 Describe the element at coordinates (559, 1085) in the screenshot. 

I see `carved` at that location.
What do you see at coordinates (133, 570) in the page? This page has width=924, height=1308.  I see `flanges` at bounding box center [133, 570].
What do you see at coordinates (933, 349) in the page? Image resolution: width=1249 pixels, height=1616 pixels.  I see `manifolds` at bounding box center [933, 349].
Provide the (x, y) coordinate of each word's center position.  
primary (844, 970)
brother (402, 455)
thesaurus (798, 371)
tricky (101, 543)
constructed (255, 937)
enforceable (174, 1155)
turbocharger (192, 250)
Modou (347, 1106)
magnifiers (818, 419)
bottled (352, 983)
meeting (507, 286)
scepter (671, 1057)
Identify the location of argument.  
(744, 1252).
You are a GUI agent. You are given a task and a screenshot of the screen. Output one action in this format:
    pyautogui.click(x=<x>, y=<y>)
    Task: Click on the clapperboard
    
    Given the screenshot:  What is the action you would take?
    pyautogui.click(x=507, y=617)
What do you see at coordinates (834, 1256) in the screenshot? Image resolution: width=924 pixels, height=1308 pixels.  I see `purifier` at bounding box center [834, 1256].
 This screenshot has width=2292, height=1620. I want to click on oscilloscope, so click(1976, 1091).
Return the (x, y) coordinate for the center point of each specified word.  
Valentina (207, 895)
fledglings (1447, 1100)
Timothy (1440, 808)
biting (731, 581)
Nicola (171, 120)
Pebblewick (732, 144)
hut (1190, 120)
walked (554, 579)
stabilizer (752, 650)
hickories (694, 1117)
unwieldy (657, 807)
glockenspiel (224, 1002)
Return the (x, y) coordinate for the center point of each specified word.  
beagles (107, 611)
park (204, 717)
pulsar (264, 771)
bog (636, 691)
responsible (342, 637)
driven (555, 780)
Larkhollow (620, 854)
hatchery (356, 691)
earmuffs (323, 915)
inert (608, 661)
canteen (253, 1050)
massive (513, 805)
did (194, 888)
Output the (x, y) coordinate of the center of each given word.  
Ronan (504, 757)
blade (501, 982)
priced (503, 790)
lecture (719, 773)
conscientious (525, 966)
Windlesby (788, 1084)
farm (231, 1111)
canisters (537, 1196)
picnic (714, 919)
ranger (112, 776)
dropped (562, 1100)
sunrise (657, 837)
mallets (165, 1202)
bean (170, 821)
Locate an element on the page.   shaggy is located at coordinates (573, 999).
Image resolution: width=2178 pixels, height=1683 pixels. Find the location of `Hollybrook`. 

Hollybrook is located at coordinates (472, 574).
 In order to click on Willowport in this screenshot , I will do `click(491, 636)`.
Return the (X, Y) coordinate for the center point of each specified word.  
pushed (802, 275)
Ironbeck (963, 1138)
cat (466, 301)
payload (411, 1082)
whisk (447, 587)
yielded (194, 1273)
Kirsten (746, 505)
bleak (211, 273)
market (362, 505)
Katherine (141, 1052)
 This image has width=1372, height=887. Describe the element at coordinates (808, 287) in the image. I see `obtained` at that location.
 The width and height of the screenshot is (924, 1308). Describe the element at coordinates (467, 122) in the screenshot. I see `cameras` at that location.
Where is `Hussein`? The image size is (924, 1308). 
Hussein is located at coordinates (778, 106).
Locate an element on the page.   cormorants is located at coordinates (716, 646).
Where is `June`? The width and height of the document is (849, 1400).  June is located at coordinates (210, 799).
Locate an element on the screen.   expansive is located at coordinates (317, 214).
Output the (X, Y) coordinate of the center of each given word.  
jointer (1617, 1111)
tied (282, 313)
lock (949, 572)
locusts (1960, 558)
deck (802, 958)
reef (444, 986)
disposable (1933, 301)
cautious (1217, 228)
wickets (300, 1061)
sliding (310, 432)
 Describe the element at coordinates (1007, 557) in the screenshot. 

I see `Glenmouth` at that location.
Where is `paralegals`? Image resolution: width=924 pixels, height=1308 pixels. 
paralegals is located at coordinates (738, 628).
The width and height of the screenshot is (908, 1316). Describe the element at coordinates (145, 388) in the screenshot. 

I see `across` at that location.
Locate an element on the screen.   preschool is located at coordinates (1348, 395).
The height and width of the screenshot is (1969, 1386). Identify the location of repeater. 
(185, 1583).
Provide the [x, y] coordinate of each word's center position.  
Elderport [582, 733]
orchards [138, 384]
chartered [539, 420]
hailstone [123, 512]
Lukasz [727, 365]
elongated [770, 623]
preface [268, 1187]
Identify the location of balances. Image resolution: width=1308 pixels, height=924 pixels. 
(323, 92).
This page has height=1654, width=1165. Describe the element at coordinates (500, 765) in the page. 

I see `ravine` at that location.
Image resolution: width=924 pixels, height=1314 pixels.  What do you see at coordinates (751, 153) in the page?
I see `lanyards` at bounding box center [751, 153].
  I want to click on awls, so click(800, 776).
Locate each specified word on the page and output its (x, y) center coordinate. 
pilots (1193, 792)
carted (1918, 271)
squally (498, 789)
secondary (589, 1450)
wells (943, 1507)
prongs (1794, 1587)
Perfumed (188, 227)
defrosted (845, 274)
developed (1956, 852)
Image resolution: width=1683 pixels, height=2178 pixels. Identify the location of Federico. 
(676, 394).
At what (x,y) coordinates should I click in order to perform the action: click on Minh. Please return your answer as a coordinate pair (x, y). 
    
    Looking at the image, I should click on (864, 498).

◆ DIRECTIONS ◆
Write out every one of the lines above, word for word and in the same order.

◆ SOLUTION TO THIS EXERCISE ◆
 Describe the element at coordinates (559, 1085) in the screenshot. 

I see `carved` at that location.
What do you see at coordinates (133, 570) in the page? This page has width=924, height=1308.  I see `flanges` at bounding box center [133, 570].
What do you see at coordinates (933, 349) in the page? Image resolution: width=1249 pixels, height=1616 pixels.  I see `manifolds` at bounding box center [933, 349].
Provide the (x, y) coordinate of each word's center position.  
primary (844, 970)
brother (402, 455)
thesaurus (798, 371)
tricky (101, 543)
constructed (255, 937)
enforceable (174, 1155)
turbocharger (192, 250)
Modou (347, 1106)
magnifiers (818, 419)
bottled (352, 983)
meeting (507, 286)
scepter (671, 1057)
Identify the location of argument.  
(744, 1252).
You are a GUI agent. You are given a task and a screenshot of the screen. Output one action in this format:
    pyautogui.click(x=<x>, y=<y>)
    Task: Click on the clapperboard
    
    Given the screenshot:  What is the action you would take?
    pyautogui.click(x=507, y=617)
What do you see at coordinates (834, 1256) in the screenshot? Image resolution: width=924 pixels, height=1308 pixels.  I see `purifier` at bounding box center [834, 1256].
 This screenshot has width=2292, height=1620. I want to click on oscilloscope, so click(1976, 1091).
Return the (x, y) coordinate for the center point of each specified word.  
Valentina (207, 895)
fledglings (1447, 1100)
Timothy (1440, 808)
biting (731, 581)
Nicola (171, 120)
Pebblewick (732, 144)
hut (1190, 120)
walked (554, 579)
stabilizer (752, 650)
hickories (694, 1117)
unwieldy (657, 807)
glockenspiel (224, 1002)
Return the (x, y) coordinate for the center point of each specified word.  
beagles (107, 611)
park (204, 717)
pulsar (264, 771)
bog (636, 691)
responsible (342, 637)
driven (555, 780)
Larkhollow (620, 854)
hatchery (356, 691)
earmuffs (323, 915)
inert (608, 661)
canteen (253, 1050)
massive (513, 805)
did (194, 888)
Output the (x, y) coordinate of the center of each given word.  
Ronan (504, 757)
blade (501, 982)
priced (503, 790)
lecture (719, 773)
conscientious (525, 966)
Windlesby (788, 1084)
farm (231, 1111)
canisters (537, 1196)
picnic (714, 919)
ranger (112, 776)
dropped (562, 1100)
sunrise (657, 837)
mallets (165, 1202)
bean (170, 821)
Locate an element on the page.   shaggy is located at coordinates (573, 999).
Image resolution: width=2178 pixels, height=1683 pixels. Find the location of `Hollybrook`. 

Hollybrook is located at coordinates (472, 574).
 In order to click on Willowport in this screenshot , I will do `click(491, 636)`.
Return the (X, Y) coordinate for the center point of each specified word.  
pushed (802, 275)
Ironbeck (963, 1138)
cat (466, 301)
payload (411, 1082)
whisk (447, 587)
yielded (194, 1273)
Kirsten (746, 505)
bleak (211, 273)
market (362, 505)
Katherine (141, 1052)
 This image has width=1372, height=887. Describe the element at coordinates (808, 287) in the image. I see `obtained` at that location.
 The width and height of the screenshot is (924, 1308). Describe the element at coordinates (467, 122) in the screenshot. I see `cameras` at that location.
Where is `Hussein`? The image size is (924, 1308). 
Hussein is located at coordinates (778, 106).
Locate an element on the page.   cormorants is located at coordinates (716, 646).
Where is `June`? The width and height of the document is (849, 1400).  June is located at coordinates (210, 799).
Locate an element on the screen.   expansive is located at coordinates (317, 214).
Output the (X, Y) coordinate of the center of each given word.  
jointer (1617, 1111)
tied (282, 313)
lock (949, 572)
locusts (1960, 558)
deck (802, 958)
reef (444, 986)
disposable (1933, 301)
cautious (1217, 228)
wickets (300, 1061)
sliding (310, 432)
 Describe the element at coordinates (1007, 557) in the screenshot. 

I see `Glenmouth` at that location.
Where is `paralegals`? Image resolution: width=924 pixels, height=1308 pixels. 
paralegals is located at coordinates (738, 628).
The width and height of the screenshot is (908, 1316). Describe the element at coordinates (145, 388) in the screenshot. 

I see `across` at that location.
Locate an element on the screen.   preschool is located at coordinates (1348, 395).
The height and width of the screenshot is (1969, 1386). Identify the location of repeater. 
(185, 1583).
Provide the [x, y] coordinate of each word's center position.  
Elderport [582, 733]
orchards [138, 384]
chartered [539, 420]
hailstone [123, 512]
Lukasz [727, 365]
elongated [770, 623]
preface [268, 1187]
Identify the location of balances. Image resolution: width=1308 pixels, height=924 pixels. 
(323, 92).
This page has height=1654, width=1165. Describe the element at coordinates (500, 765) in the page. 

I see `ravine` at that location.
Image resolution: width=924 pixels, height=1314 pixels.  What do you see at coordinates (751, 153) in the page?
I see `lanyards` at bounding box center [751, 153].
  I want to click on awls, so click(800, 776).
Locate each specified word on the page and output its (x, y) center coordinate. 
pilots (1193, 792)
carted (1918, 271)
squally (498, 789)
secondary (589, 1450)
wells (943, 1507)
prongs (1794, 1587)
Perfumed (188, 227)
defrosted (845, 274)
developed (1956, 852)
Image resolution: width=1683 pixels, height=2178 pixels. Identify the location of Federico. 
(676, 394).
At what (x,y) coordinates should I click in order to perform the action: click on Minh. Please return your answer as a coordinate pair (x, y). 
    
    Looking at the image, I should click on (864, 498).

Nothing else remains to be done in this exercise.